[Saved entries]
•••••
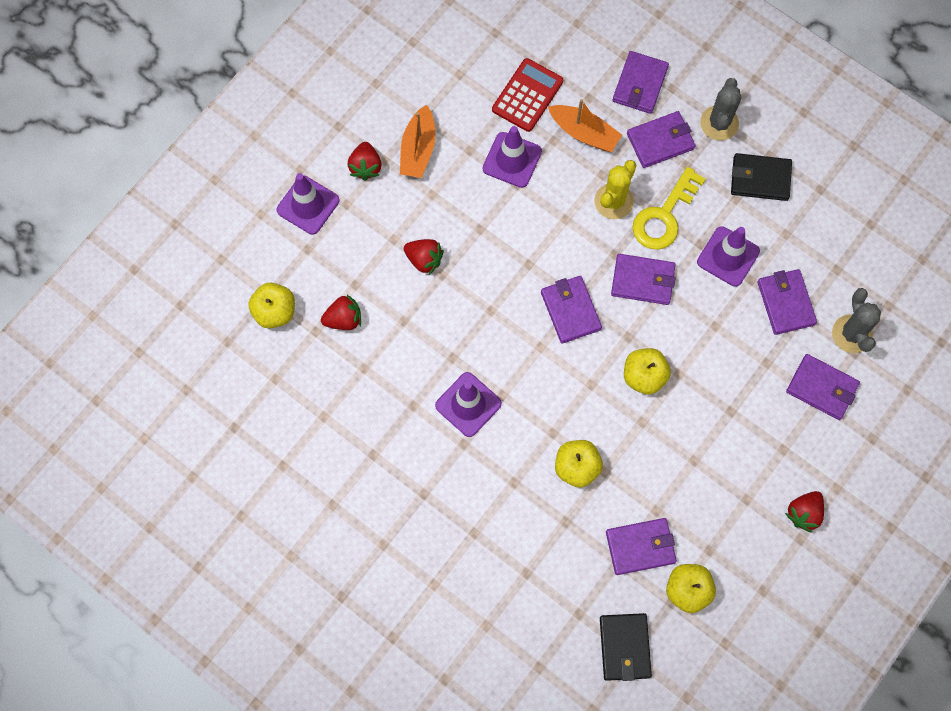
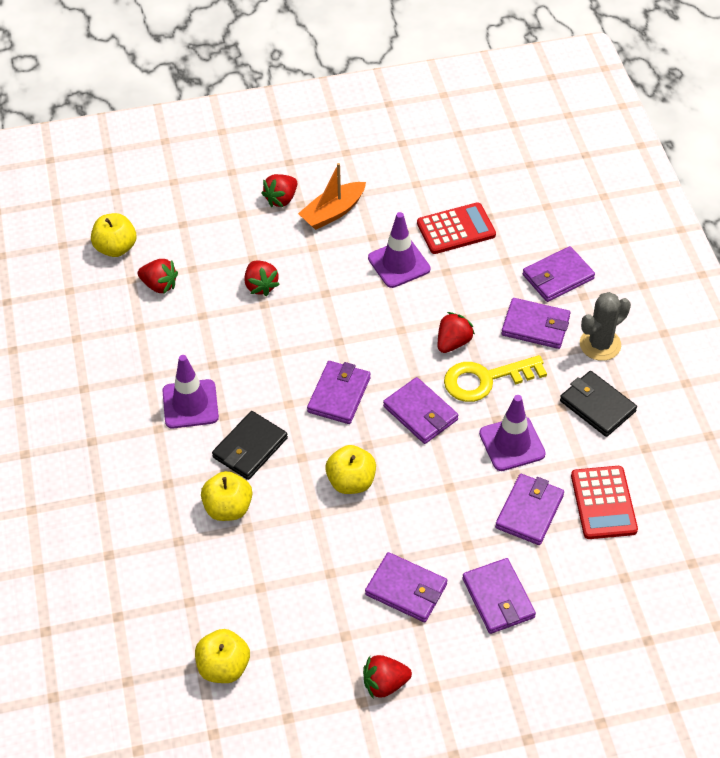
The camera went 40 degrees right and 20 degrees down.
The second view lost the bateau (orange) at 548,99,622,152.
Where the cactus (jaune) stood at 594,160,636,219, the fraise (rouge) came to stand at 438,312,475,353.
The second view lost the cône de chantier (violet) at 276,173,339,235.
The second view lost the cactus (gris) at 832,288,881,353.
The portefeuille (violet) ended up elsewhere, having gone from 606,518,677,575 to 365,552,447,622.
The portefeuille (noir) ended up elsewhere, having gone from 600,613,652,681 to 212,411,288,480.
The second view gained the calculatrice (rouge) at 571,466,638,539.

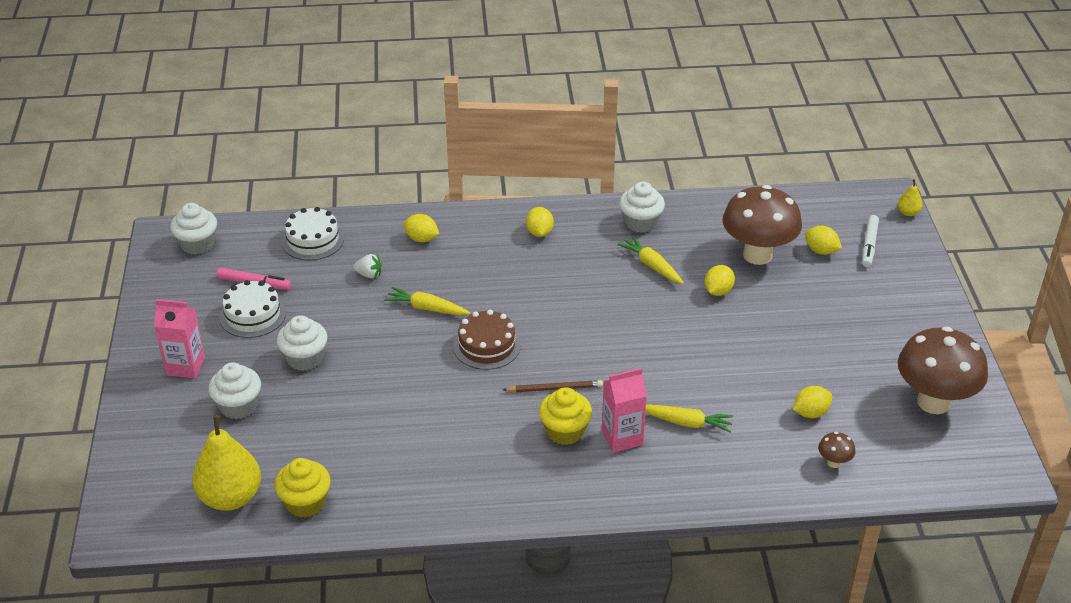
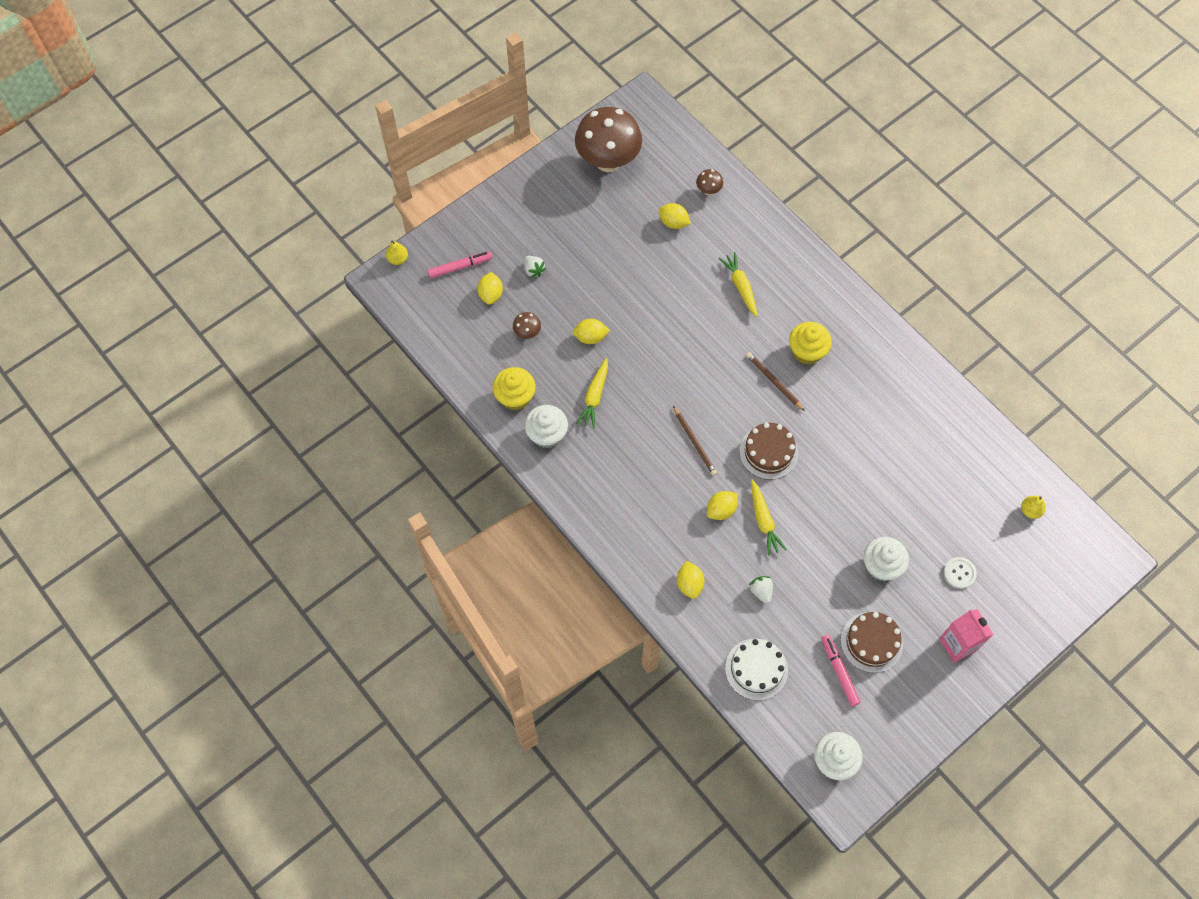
The camera went 125 degrees left and 25 degrees up.
The size of the champignon (marron) at 722,185,802,265 changed by a factor of 0.40.
The citron (jaune) ended up elsewhere, having gone from 526,207,554,237 to 707,491,738,520.
What was the feutre (blanc) at 862,215,879,267 turned into the feutre (rose) at 428,251,492,278.
What was the gâteau (blanc) at 219,280,286,338 turned into the gâteau (marron) at 841,612,903,673.
Where the muffin (blanc) stood at 208,362,261,419, the bouton (blanc) came to stand at 944,557,977,589.
The second view lost the brique de lait (rose) at 602,368,647,453.
The size of the poire (jaune) at 192,415,261,511 changed by a factor of 0.44.
The muffin (jaune) ended up elsewhere, having gone from 274,458,331,518 to 493,367,536,410.
The second view gained the fraise (blanc) at 524,256,546,278.
The second view gained the crayon (marron) at 673,406,717,475.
•••••
→ WHAT THE EXERCISE ASKS
Your task is to retype the entries verbatim, starting with the line that holds "The second view lost the cône" and stopping after the line that holds "The portefeuille (noir)".

→ RESULT OF THIS EXERCISE
The second view lost the cône de chantier (violet) at 276,173,339,235.
The second view lost the cactus (gris) at 832,288,881,353.
The portefeuille (violet) ended up elsewhere, having gone from 606,518,677,575 to 365,552,447,622.
The portefeuille (noir) ended up elsewhere, having gone from 600,613,652,681 to 212,411,288,480.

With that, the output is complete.